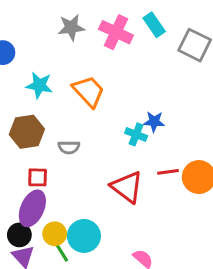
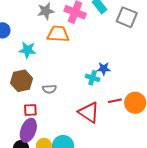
orange trapezoid: (89, 91) -> (58, 34), moved, turned -40

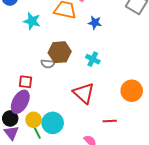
blue star: (104, 69) -> (95, 23), moved
brown hexagon: (21, 81) -> (60, 52), moved
red line: (115, 101) -> (110, 121), moved

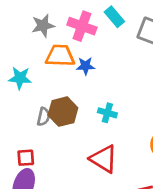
blue star: (95, 23) -> (86, 66), moved
gray semicircle: (48, 64) -> (43, 117), moved, turned -72

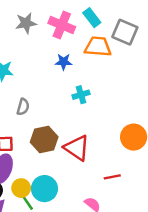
orange trapezoid: (60, 56) -> (98, 47), moved
brown hexagon: (63, 112) -> (44, 139), moved
cyan cross: (107, 113) -> (81, 95), moved, turned -35

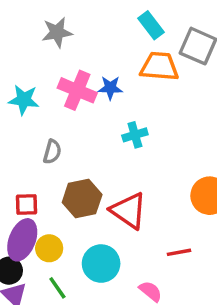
pink cross: (62, 25) -> (77, 90), moved
yellow circle: (21, 188) -> (49, 248), moved
cyan circle: (44, 189) -> (101, 264), moved

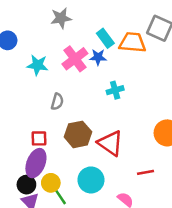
cyan rectangle: (151, 25) -> (105, 38), moved
pink cross: (77, 90) -> (75, 59), turned 30
yellow circle: (49, 248) -> (51, 183), moved

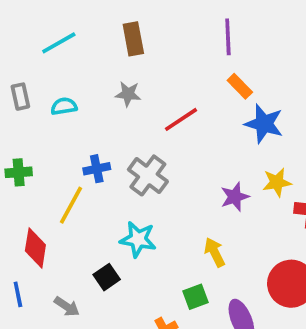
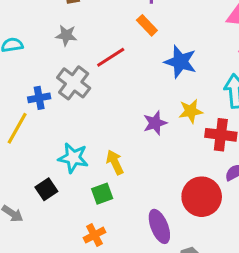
orange rectangle: (240, 86) -> (147, 25), moved
gray cross: (148, 175) -> (74, 83), moved
yellow arrow: (215, 252) -> (115, 162), moved
green square: (195, 297) -> (102, 194), moved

- _Required work_
All of the data above should be transcribed verbatim, with pictures omitted.

- _Result_
orange trapezoid: (89, 91) -> (58, 34), moved, turned -40

blue star: (104, 69) -> (95, 23), moved
brown hexagon: (21, 81) -> (60, 52), moved
red line: (115, 101) -> (110, 121), moved

blue star: (95, 23) -> (86, 66), moved
gray semicircle: (48, 64) -> (43, 117), moved, turned -72

orange trapezoid: (60, 56) -> (98, 47), moved
brown hexagon: (63, 112) -> (44, 139), moved
cyan cross: (107, 113) -> (81, 95), moved, turned -35

pink cross: (62, 25) -> (77, 90), moved
yellow circle: (21, 188) -> (49, 248), moved
cyan circle: (44, 189) -> (101, 264), moved

cyan rectangle: (151, 25) -> (105, 38), moved
pink cross: (77, 90) -> (75, 59), turned 30
yellow circle: (49, 248) -> (51, 183), moved

orange rectangle: (240, 86) -> (147, 25), moved
gray cross: (148, 175) -> (74, 83), moved
yellow arrow: (215, 252) -> (115, 162), moved
green square: (195, 297) -> (102, 194), moved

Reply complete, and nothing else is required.